**Activity**. Output the line containing "none -> cyan brick E7:E10 level 3", then every remaining line of the entries below, exactly as written and with no other text.

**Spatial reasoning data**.
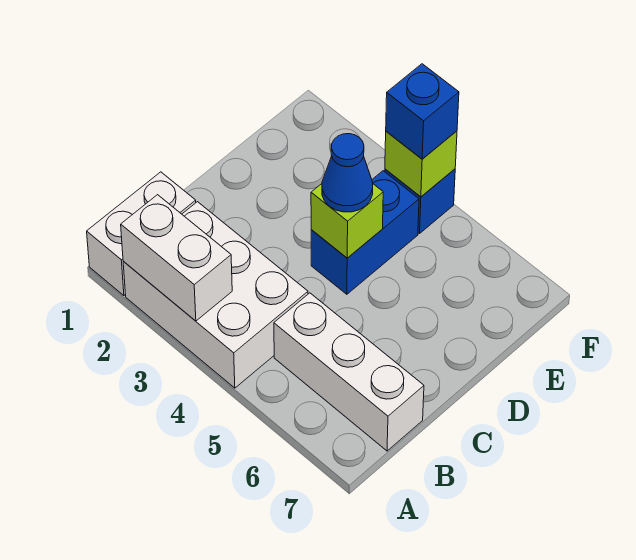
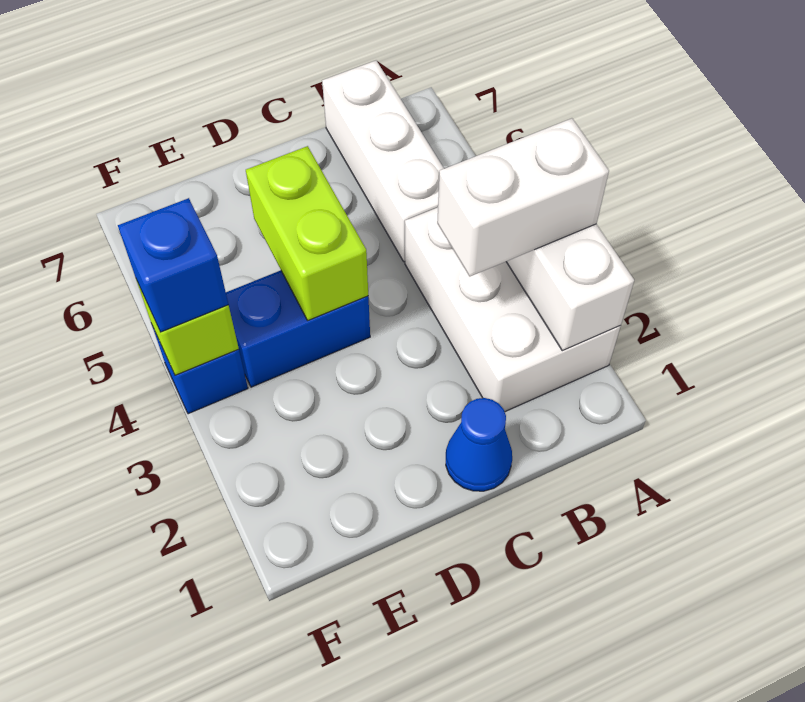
white brick A1:B1 level 1 -> white brick A3:B3 level 3
lime brick D4 level 2 -> lime brick D4:D5 level 2
blue cone D4 level 3 -> blue cone C1 level 1

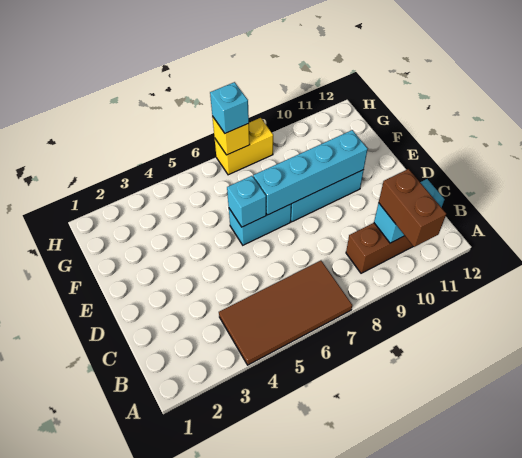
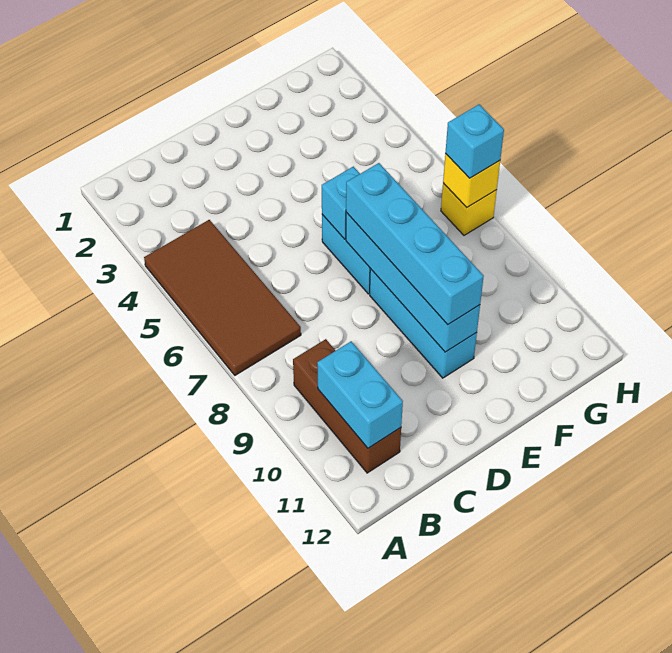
brown brick A10:B10 level 3 -> none
none -> cyan brick E7:E10 level 3
yellow brick H7:H8 level 1 -> yellow brick H7 level 1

**Solution to the exercise**.
none -> cyan brick E7:E10 level 3
yellow brick H7:H8 level 1 -> yellow brick H7 level 1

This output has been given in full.